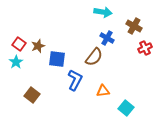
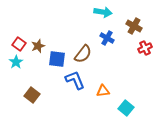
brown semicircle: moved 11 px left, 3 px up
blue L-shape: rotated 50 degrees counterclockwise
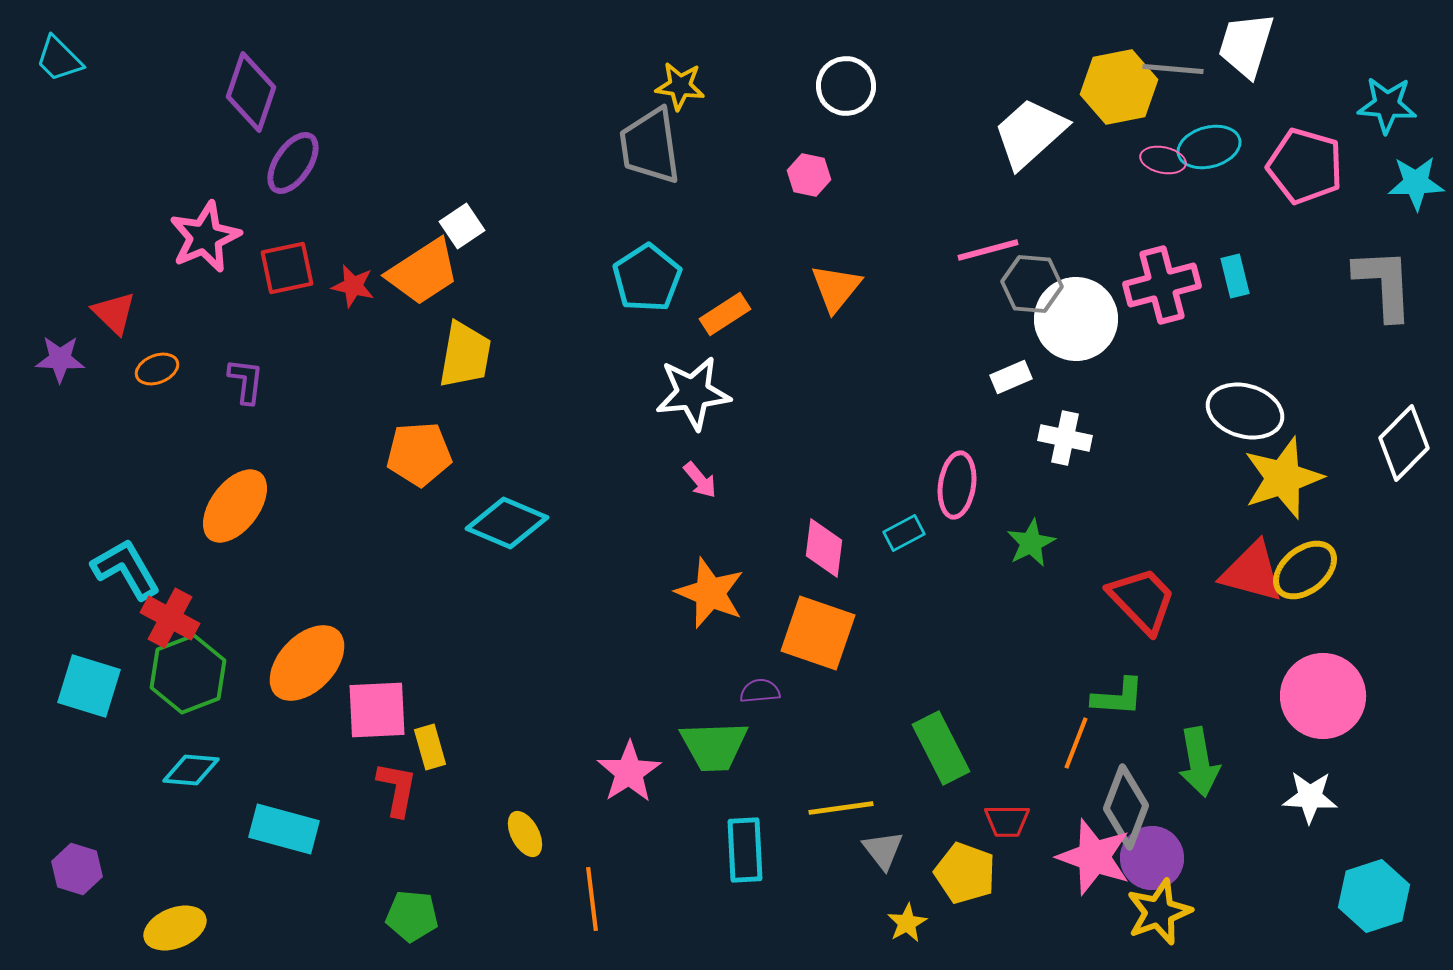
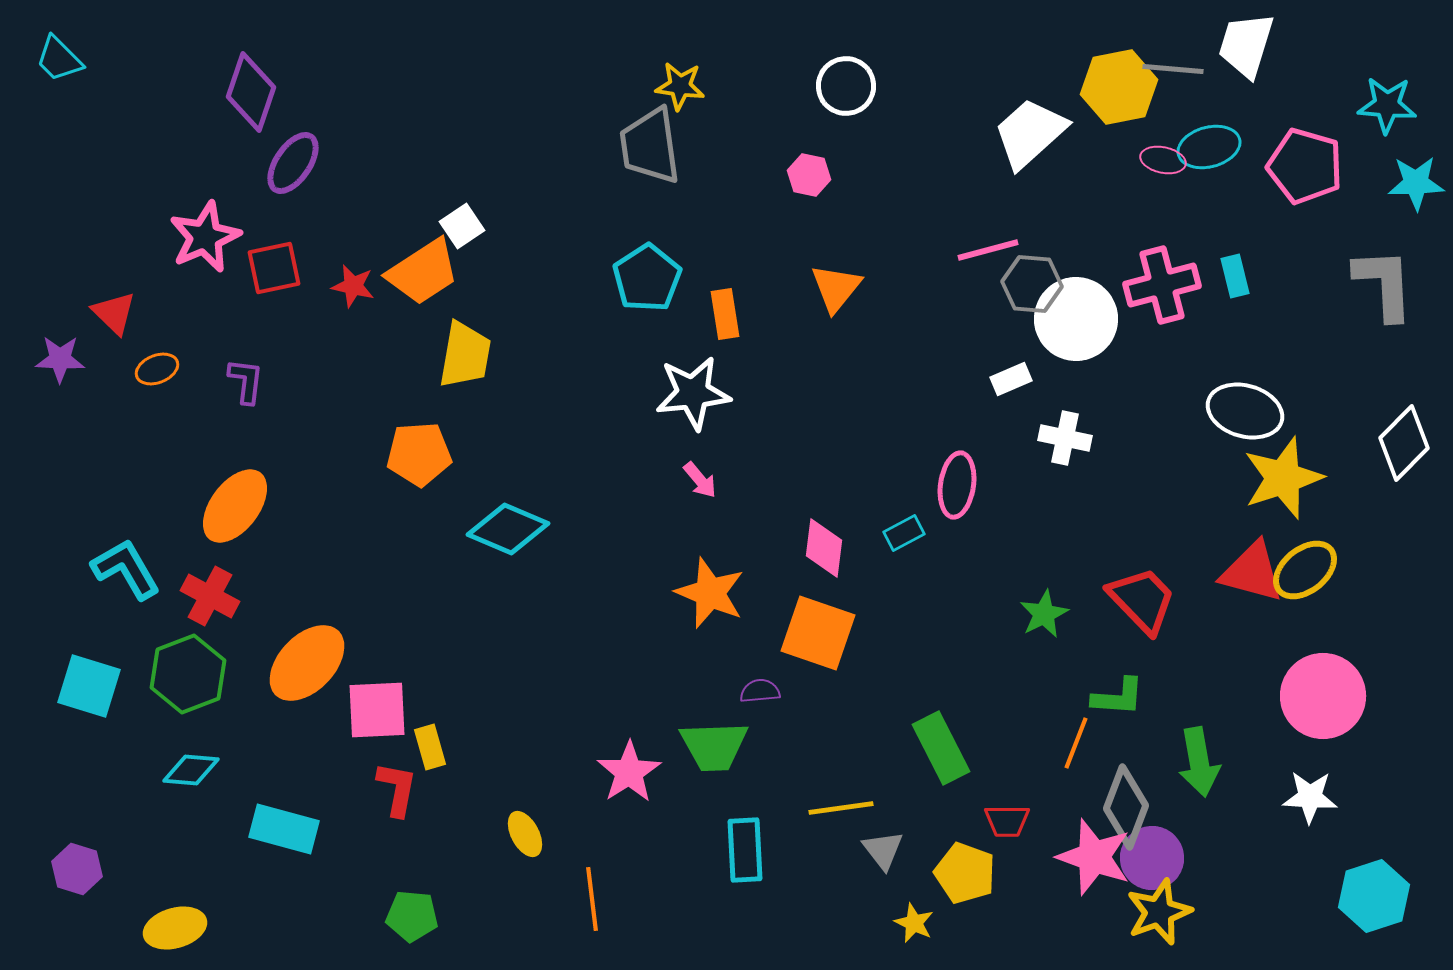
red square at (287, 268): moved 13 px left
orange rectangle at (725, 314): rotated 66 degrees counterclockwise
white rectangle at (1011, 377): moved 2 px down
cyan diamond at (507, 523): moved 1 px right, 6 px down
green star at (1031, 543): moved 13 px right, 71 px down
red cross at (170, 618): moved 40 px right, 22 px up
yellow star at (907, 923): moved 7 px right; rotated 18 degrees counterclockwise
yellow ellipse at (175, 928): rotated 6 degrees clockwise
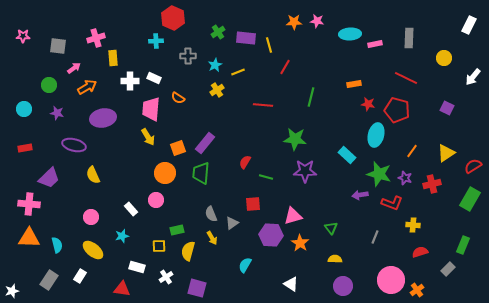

----------

* [ASSIGNMENT] Skip the pictures. Restate everything else in the records word for word.

* [ANSWER SPACE]
brown semicircle: moved 11 px left, 3 px up
blue L-shape: rotated 50 degrees counterclockwise
red square at (287, 268): moved 13 px left
orange rectangle at (725, 314): rotated 66 degrees counterclockwise
white rectangle at (1011, 377): moved 2 px down
cyan diamond at (507, 523): moved 1 px right, 6 px down
green star at (1031, 543): moved 13 px right, 71 px down
red cross at (170, 618): moved 40 px right, 22 px up
yellow star at (907, 923): moved 7 px right; rotated 18 degrees counterclockwise
yellow ellipse at (175, 928): rotated 6 degrees clockwise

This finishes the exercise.